# [TASK REQUIREMENTS]
Each entry below must be given again word for word, with no pictures.

# [MATERIALS PROVIDED]
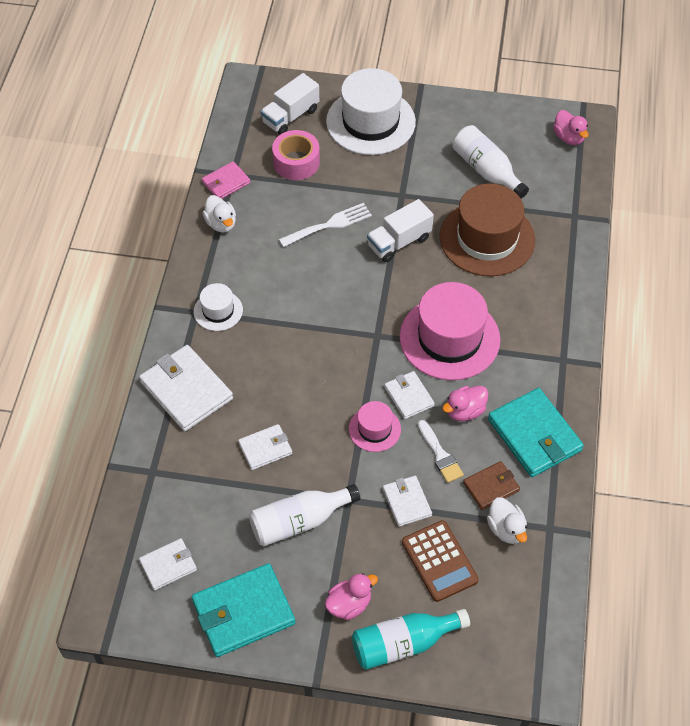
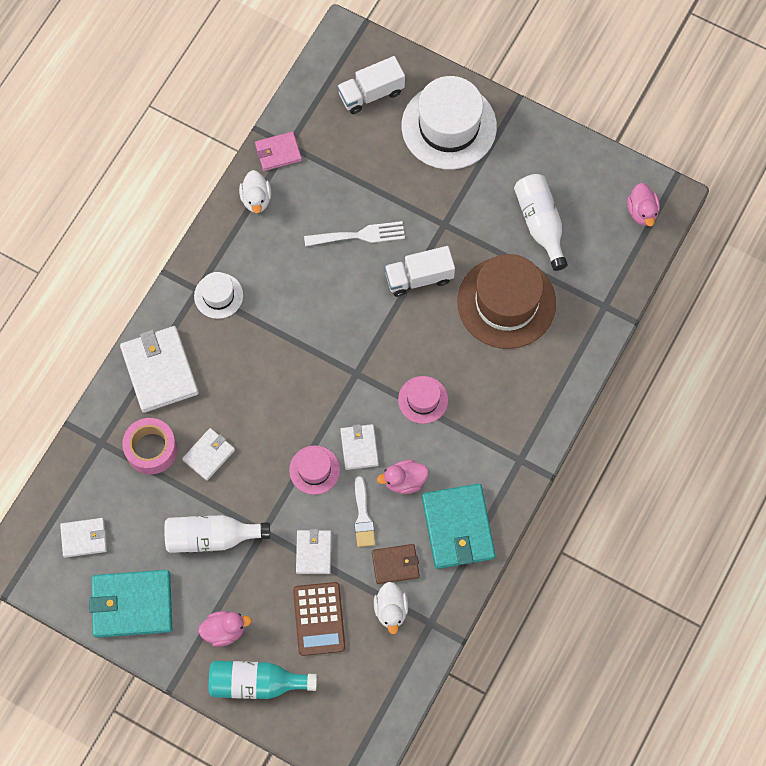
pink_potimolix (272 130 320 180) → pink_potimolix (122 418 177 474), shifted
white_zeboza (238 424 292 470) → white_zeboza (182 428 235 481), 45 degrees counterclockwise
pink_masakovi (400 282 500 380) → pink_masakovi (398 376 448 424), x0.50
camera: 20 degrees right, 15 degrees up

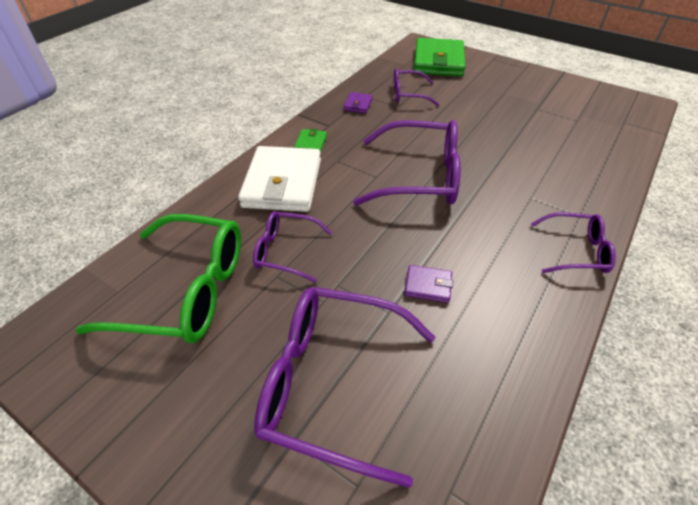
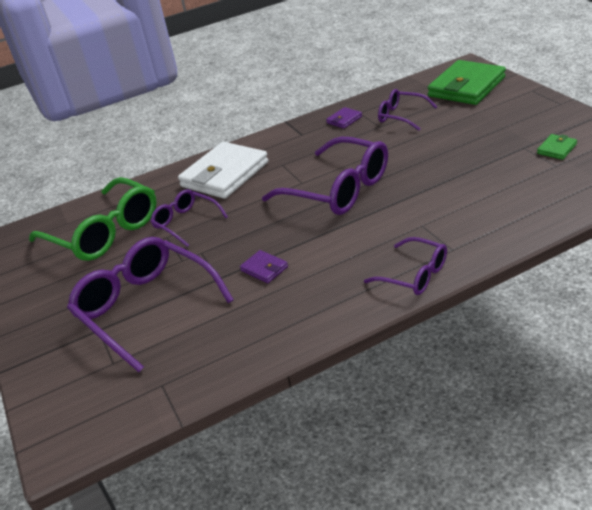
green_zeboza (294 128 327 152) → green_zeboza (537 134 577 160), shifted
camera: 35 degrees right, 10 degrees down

# [EXERCISE RESULT]
pink_potimolix (272 130 320 180) → pink_potimolix (122 418 177 474), shifted
white_zeboza (238 424 292 470) → white_zeboza (182 428 235 481), 45 degrees counterclockwise
pink_masakovi (400 282 500 380) → pink_masakovi (398 376 448 424), x0.50
camera: 20 degrees right, 15 degrees up

green_zeboza (294 128 327 152) → green_zeboza (537 134 577 160), shifted
camera: 35 degrees right, 10 degrees down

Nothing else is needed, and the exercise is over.